• **Exercise requirements**
Output the data below exactly, images excluded.
————————
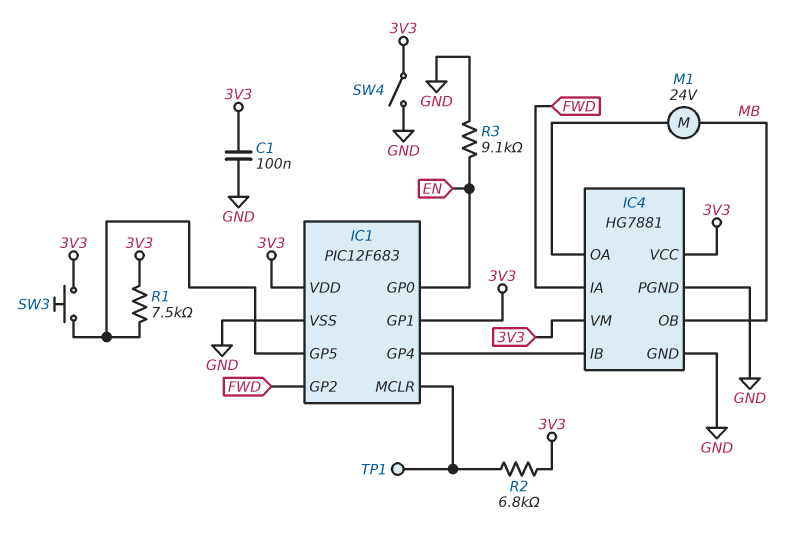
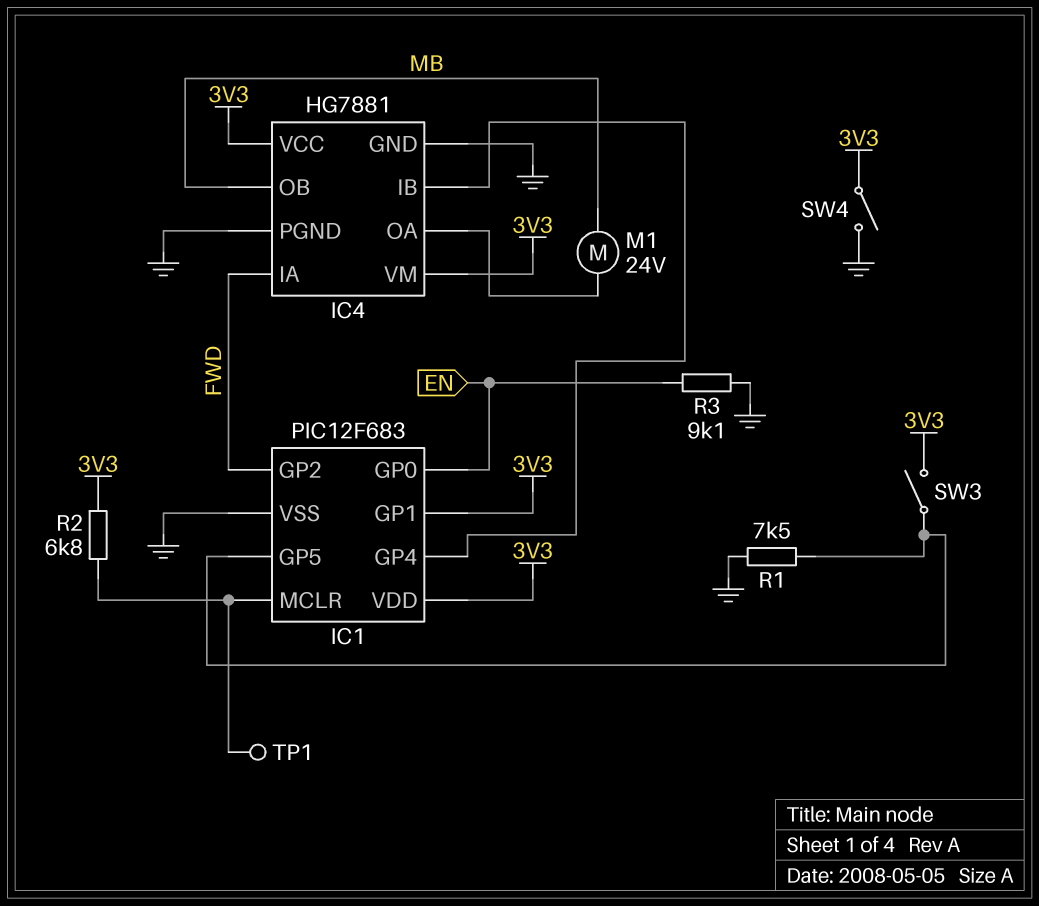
C1: 100nF (3V3, GND) -> none
R1: 7.5k (3V3, IC1/GP5) -> 7.5k (GND, IC1/GP5)
SW3: button (3V3, IC1/GP5) -> switch (3V3, IC1/GP5)

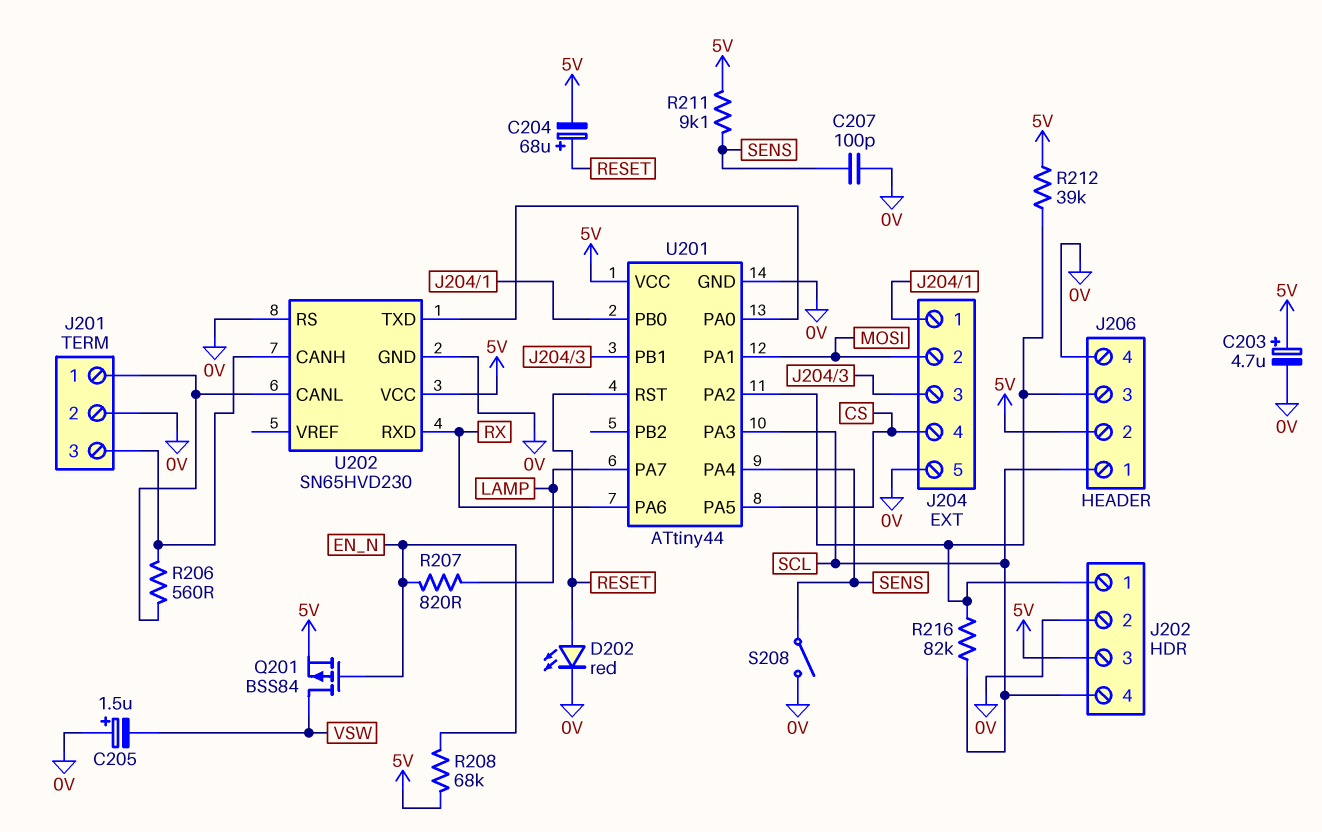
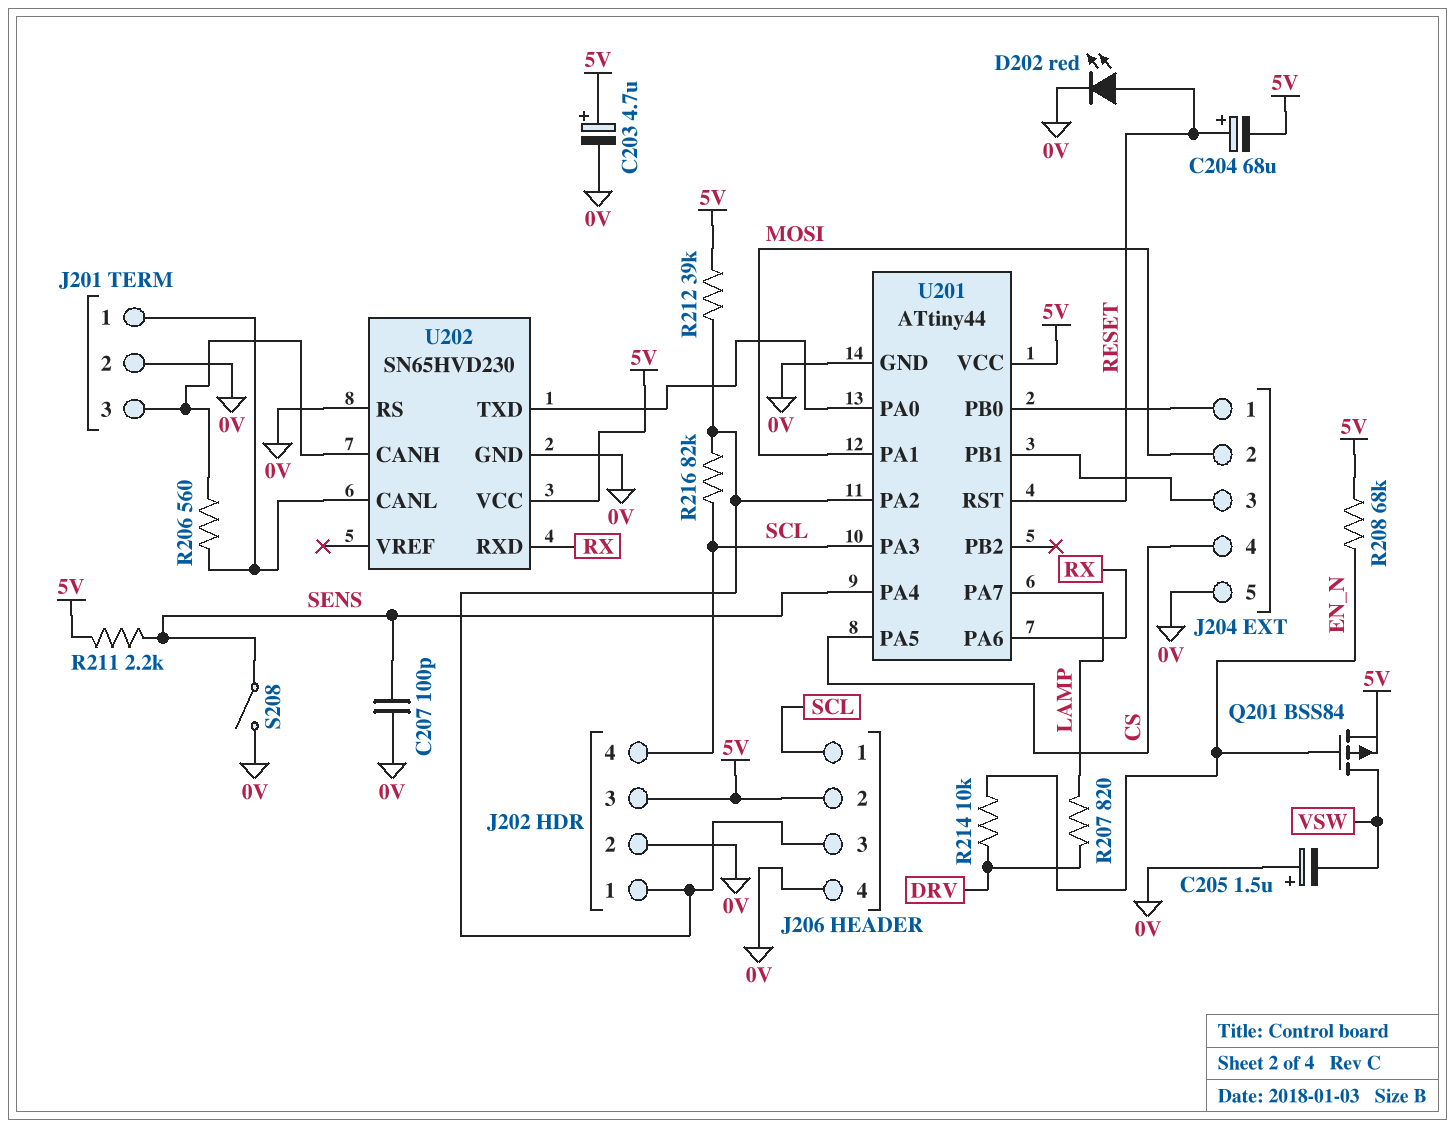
R207: 820 (EN_N, LAMP) -> 820 (DRV, LAMP)
R211: 9.1k (5V, SENS) -> 2.2k (5V, SENS)
R214: none -> 10k (DRV, EN_N)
————————
• **Expected output**
C1: 100nF (3V3, GND) -> none
R1: 7.5k (3V3, IC1/GP5) -> 7.5k (GND, IC1/GP5)
SW3: button (3V3, IC1/GP5) -> switch (3V3, IC1/GP5)

R207: 820 (EN_N, LAMP) -> 820 (DRV, LAMP)
R211: 9.1k (5V, SENS) -> 2.2k (5V, SENS)
R214: none -> 10k (DRV, EN_N)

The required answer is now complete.